What to produce. If an entry contains a picture, omit that picture and transcribe everything else exactly.
━━━━
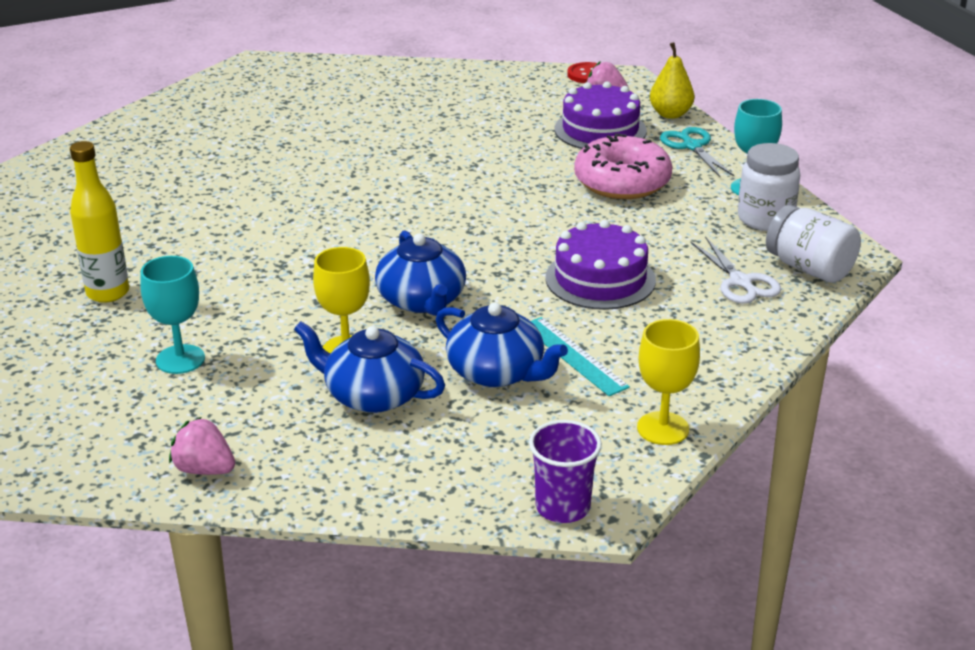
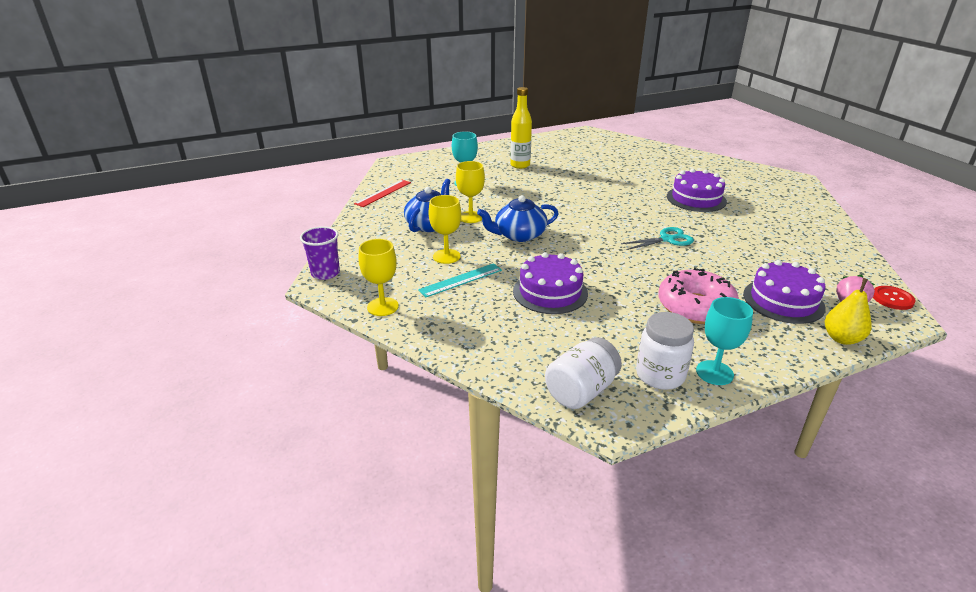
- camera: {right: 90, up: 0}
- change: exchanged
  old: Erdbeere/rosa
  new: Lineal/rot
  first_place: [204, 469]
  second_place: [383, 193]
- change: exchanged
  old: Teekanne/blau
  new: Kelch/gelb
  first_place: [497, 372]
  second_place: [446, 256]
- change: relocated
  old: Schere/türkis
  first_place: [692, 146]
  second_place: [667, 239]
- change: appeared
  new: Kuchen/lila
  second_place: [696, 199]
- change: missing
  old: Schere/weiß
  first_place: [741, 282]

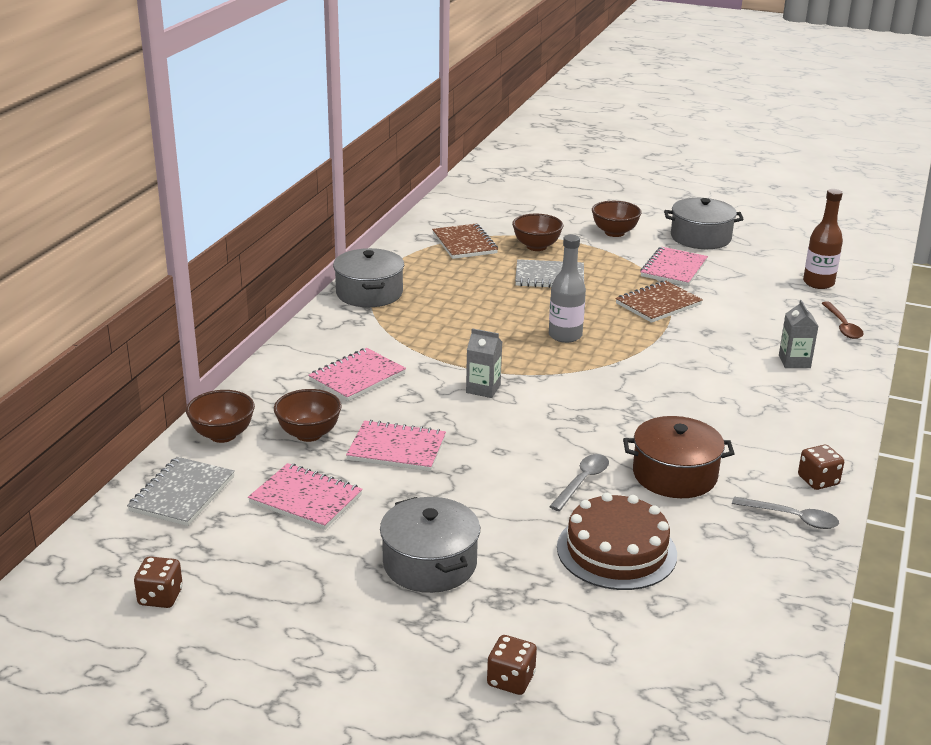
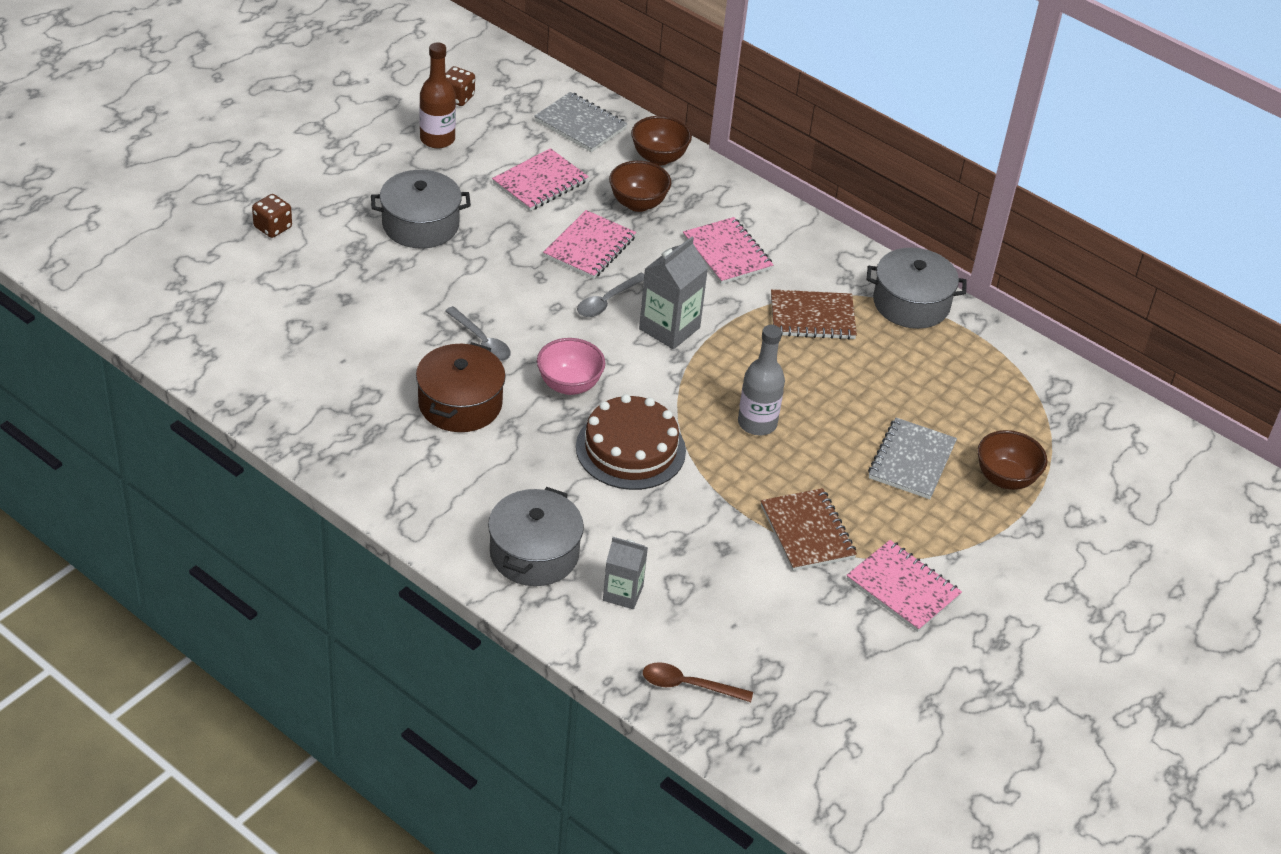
- camera: {right: 105, up: 15}
- change: relocated
  old: Flasche/braun
  first_place: [818, 283]
  second_place: [437, 139]
- change: relocated
  old: Kochtopf/grau
  first_place: [700, 237]
  second_place: [534, 553]
- change: appeared
  new: Schüssel/rosa
  second_place: [569, 385]
- change: relocated
  old: Kuchen/braun
  first_place: [616, 551]
  second_place: [630, 449]
- change: relocated
  old: Löffel/grau
  first_place: [792, 518]
  second_place: [607, 301]
- change: size
  old: Getränkekarton/grau
  first_place: [483, 389]
  second_place: [669, 328]
  factor: 1.54
- change: relocated
  old: Notizbuch/braun
  first_place: [464, 244]
  second_place: [812, 317]
- change: missing
  old: Schüssel/braun
  first_place: [614, 233]
- change: missing
  old: Spielwürfel/braun
  first_place: [818, 480]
━━━━
Output below.
- camera: {right: 90, up: 0}
- change: exchanged
  old: Erdbeere/rosa
  new: Lineal/rot
  first_place: [204, 469]
  second_place: [383, 193]
- change: exchanged
  old: Teekanne/blau
  new: Kelch/gelb
  first_place: [497, 372]
  second_place: [446, 256]
- change: relocated
  old: Schere/türkis
  first_place: [692, 146]
  second_place: [667, 239]
- change: appeared
  new: Kuchen/lila
  second_place: [696, 199]
- change: missing
  old: Schere/weiß
  first_place: [741, 282]

- camera: {right: 105, up: 15}
- change: relocated
  old: Flasche/braun
  first_place: [818, 283]
  second_place: [437, 139]
- change: relocated
  old: Kochtopf/grau
  first_place: [700, 237]
  second_place: [534, 553]
- change: appeared
  new: Schüssel/rosa
  second_place: [569, 385]
- change: relocated
  old: Kuchen/braun
  first_place: [616, 551]
  second_place: [630, 449]
- change: relocated
  old: Löffel/grau
  first_place: [792, 518]
  second_place: [607, 301]
- change: size
  old: Getränkekarton/grau
  first_place: [483, 389]
  second_place: [669, 328]
  factor: 1.54
- change: relocated
  old: Notizbuch/braun
  first_place: [464, 244]
  second_place: [812, 317]
- change: missing
  old: Schüssel/braun
  first_place: [614, 233]
- change: missing
  old: Spielwürfel/braun
  first_place: [818, 480]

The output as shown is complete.